What you should do: Return each line of the data below unchanged, please.

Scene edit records
=====
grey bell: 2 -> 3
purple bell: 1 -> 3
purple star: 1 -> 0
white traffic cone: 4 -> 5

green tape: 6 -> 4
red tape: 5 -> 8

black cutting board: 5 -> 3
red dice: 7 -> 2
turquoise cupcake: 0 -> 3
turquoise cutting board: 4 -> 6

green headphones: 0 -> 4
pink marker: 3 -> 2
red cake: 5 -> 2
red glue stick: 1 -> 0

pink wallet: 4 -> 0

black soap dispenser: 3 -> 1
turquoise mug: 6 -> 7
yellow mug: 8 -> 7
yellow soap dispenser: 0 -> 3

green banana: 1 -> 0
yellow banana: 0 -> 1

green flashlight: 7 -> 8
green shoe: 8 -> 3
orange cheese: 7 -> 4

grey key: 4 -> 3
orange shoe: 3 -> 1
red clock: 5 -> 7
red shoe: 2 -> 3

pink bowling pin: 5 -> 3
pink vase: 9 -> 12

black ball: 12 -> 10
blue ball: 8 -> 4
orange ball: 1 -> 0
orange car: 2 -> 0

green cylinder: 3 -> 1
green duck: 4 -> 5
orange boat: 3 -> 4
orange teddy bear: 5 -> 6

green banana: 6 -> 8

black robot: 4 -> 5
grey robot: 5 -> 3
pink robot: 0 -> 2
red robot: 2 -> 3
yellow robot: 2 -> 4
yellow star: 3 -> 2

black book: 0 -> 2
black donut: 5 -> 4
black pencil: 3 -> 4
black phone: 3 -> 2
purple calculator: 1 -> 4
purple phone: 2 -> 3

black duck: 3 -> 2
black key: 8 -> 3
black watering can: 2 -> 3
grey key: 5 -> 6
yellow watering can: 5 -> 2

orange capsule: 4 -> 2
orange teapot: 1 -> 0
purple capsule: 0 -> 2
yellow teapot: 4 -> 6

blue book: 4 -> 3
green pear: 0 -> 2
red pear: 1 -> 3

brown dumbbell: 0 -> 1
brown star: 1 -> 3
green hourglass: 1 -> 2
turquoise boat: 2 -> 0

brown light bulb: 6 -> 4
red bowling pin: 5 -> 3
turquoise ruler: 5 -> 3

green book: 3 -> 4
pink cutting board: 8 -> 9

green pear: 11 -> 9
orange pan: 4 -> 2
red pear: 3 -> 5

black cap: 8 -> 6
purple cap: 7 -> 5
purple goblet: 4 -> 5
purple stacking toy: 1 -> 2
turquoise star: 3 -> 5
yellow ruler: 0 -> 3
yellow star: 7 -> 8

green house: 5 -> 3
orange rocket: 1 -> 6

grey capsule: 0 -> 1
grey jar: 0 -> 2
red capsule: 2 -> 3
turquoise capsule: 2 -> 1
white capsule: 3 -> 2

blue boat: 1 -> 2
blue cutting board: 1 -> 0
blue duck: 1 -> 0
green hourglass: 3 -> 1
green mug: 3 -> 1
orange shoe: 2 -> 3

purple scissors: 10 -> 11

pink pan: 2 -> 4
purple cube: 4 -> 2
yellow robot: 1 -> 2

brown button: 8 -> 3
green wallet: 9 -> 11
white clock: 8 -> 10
=====
Answer space:
grey bell: 2 -> 3
purple bell: 1 -> 3
purple star: 1 -> 0
white traffic cone: 4 -> 5

green tape: 6 -> 4
red tape: 5 -> 8

black cutting board: 5 -> 3
red dice: 7 -> 2
turquoise cupcake: 0 -> 3
turquoise cutting board: 4 -> 6

green headphones: 0 -> 4
pink marker: 3 -> 2
red cake: 5 -> 2
red glue stick: 1 -> 0

pink wallet: 4 -> 0

black soap dispenser: 3 -> 1
turquoise mug: 6 -> 7
yellow mug: 8 -> 7
yellow soap dispenser: 0 -> 3

green banana: 1 -> 0
yellow banana: 0 -> 1

green flashlight: 7 -> 8
green shoe: 8 -> 3
orange cheese: 7 -> 4

grey key: 4 -> 3
orange shoe: 3 -> 1
red clock: 5 -> 7
red shoe: 2 -> 3

pink bowling pin: 5 -> 3
pink vase: 9 -> 12

black ball: 12 -> 10
blue ball: 8 -> 4
orange ball: 1 -> 0
orange car: 2 -> 0

green cylinder: 3 -> 1
green duck: 4 -> 5
orange boat: 3 -> 4
orange teddy bear: 5 -> 6

green banana: 6 -> 8

black robot: 4 -> 5
grey robot: 5 -> 3
pink robot: 0 -> 2
red robot: 2 -> 3
yellow robot: 2 -> 4
yellow star: 3 -> 2

black book: 0 -> 2
black donut: 5 -> 4
black pencil: 3 -> 4
black phone: 3 -> 2
purple calculator: 1 -> 4
purple phone: 2 -> 3

black duck: 3 -> 2
black key: 8 -> 3
black watering can: 2 -> 3
grey key: 5 -> 6
yellow watering can: 5 -> 2

orange capsule: 4 -> 2
orange teapot: 1 -> 0
purple capsule: 0 -> 2
yellow teapot: 4 -> 6

blue book: 4 -> 3
green pear: 0 -> 2
red pear: 1 -> 3

brown dumbbell: 0 -> 1
brown star: 1 -> 3
green hourglass: 1 -> 2
turquoise boat: 2 -> 0

brown light bulb: 6 -> 4
red bowling pin: 5 -> 3
turquoise ruler: 5 -> 3

green book: 3 -> 4
pink cutting board: 8 -> 9

green pear: 11 -> 9
orange pan: 4 -> 2
red pear: 3 -> 5

black cap: 8 -> 6
purple cap: 7 -> 5
purple goblet: 4 -> 5
purple stacking toy: 1 -> 2
turquoise star: 3 -> 5
yellow ruler: 0 -> 3
yellow star: 7 -> 8

green house: 5 -> 3
orange rocket: 1 -> 6

grey capsule: 0 -> 1
grey jar: 0 -> 2
red capsule: 2 -> 3
turquoise capsule: 2 -> 1
white capsule: 3 -> 2

blue boat: 1 -> 2
blue cutting board: 1 -> 0
blue duck: 1 -> 0
green hourglass: 3 -> 1
green mug: 3 -> 1
orange shoe: 2 -> 3

purple scissors: 10 -> 11

pink pan: 2 -> 4
purple cube: 4 -> 2
yellow robot: 1 -> 2

brown button: 8 -> 3
green wallet: 9 -> 11
white clock: 8 -> 10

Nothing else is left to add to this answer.